▸ **What you have to do**: Of all the lines in the entries below, give again exactly those starting at the line containing "old: grey pawn" and ending at the line containing "new: grey bell", both ends included, and no others.

▸ **Listed entries**:
+ + +
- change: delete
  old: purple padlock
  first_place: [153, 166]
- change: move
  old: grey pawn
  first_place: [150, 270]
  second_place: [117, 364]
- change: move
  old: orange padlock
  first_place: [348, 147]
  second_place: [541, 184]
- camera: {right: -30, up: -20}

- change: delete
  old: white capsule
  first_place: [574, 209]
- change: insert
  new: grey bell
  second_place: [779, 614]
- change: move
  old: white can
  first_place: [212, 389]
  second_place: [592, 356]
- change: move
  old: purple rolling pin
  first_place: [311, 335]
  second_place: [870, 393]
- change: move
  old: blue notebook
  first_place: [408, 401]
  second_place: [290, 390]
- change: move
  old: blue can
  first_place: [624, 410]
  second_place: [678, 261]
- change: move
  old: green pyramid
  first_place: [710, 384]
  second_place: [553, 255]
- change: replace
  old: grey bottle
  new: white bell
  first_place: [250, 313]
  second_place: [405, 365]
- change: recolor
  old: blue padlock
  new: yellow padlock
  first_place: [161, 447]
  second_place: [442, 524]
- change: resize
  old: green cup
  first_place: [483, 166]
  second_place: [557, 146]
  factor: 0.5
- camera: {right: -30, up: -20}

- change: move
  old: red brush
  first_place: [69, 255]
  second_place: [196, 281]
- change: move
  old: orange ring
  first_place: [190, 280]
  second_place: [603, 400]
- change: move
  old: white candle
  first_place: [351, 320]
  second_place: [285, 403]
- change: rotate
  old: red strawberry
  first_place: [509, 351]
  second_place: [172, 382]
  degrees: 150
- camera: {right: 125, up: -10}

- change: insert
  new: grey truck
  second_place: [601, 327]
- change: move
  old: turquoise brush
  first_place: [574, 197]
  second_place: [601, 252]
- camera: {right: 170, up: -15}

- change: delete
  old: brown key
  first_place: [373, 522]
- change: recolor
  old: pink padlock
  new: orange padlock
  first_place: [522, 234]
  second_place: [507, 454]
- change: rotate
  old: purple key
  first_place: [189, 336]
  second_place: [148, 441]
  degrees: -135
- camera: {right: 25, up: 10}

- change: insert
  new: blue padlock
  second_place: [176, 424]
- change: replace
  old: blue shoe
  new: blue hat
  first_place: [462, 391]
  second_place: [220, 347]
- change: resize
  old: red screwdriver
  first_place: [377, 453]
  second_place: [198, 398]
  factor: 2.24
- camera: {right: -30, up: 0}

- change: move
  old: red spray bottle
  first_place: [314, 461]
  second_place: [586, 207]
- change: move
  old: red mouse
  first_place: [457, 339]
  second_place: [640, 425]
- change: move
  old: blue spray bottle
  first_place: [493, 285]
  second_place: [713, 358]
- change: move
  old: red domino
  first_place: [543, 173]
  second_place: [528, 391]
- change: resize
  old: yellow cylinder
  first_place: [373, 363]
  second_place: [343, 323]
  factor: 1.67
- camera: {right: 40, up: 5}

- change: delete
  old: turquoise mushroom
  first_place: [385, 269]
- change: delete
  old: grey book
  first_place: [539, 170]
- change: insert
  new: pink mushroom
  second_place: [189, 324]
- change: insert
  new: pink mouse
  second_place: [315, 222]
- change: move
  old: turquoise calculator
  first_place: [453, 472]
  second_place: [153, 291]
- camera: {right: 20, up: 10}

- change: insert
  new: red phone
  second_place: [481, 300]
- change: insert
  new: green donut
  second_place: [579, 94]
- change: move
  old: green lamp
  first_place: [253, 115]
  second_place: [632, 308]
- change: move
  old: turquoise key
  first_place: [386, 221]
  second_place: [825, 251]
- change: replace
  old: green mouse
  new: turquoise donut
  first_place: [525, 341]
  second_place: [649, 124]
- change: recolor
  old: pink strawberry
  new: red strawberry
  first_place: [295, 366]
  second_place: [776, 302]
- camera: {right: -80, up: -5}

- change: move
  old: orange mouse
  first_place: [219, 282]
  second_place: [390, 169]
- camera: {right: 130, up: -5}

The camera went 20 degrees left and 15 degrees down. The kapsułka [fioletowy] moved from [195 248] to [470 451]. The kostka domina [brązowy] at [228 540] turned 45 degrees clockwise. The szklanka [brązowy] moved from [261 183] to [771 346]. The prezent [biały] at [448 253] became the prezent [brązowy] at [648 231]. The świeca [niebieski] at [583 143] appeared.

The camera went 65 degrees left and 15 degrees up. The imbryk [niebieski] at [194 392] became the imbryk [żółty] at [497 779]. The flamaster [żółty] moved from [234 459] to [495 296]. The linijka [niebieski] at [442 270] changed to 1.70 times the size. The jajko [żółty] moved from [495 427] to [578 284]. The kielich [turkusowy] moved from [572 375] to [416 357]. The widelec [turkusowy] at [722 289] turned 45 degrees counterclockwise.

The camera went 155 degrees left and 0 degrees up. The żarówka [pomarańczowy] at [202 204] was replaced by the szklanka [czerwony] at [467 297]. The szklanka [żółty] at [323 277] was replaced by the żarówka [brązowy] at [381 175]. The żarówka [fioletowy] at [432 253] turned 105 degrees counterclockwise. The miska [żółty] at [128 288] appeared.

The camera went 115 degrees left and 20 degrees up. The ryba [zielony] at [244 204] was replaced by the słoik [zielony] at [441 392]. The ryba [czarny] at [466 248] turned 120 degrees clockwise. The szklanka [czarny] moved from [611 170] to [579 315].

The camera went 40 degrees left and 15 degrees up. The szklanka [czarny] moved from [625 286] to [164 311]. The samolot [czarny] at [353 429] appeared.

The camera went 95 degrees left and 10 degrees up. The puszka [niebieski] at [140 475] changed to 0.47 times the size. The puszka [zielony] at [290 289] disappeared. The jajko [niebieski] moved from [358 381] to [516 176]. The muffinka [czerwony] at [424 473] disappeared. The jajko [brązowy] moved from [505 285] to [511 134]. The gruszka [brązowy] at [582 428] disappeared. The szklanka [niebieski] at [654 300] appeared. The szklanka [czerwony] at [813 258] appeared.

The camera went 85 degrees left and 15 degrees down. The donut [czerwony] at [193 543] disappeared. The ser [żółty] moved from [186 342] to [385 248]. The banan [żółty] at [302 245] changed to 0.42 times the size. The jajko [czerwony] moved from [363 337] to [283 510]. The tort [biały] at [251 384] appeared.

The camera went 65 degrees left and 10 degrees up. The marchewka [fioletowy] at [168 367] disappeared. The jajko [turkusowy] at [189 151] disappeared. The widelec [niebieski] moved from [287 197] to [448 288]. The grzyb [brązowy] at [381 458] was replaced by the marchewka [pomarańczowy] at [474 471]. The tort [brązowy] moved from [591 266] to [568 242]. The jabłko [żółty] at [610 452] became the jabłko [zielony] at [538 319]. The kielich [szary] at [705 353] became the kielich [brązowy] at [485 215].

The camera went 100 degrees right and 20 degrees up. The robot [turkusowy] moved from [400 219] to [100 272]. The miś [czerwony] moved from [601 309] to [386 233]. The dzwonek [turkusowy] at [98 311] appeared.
+ + +
▸ **Solution**:
  old: grey pawn
  first_place: [150, 270]
  second_place: [117, 364]
- change: move
  old: orange padlock
  first_place: [348, 147]
  second_place: [541, 184]
- camera: {right: -30, up: -20}

- change: delete
  old: white capsule
  first_place: [574, 209]
- change: insert
  new: grey bell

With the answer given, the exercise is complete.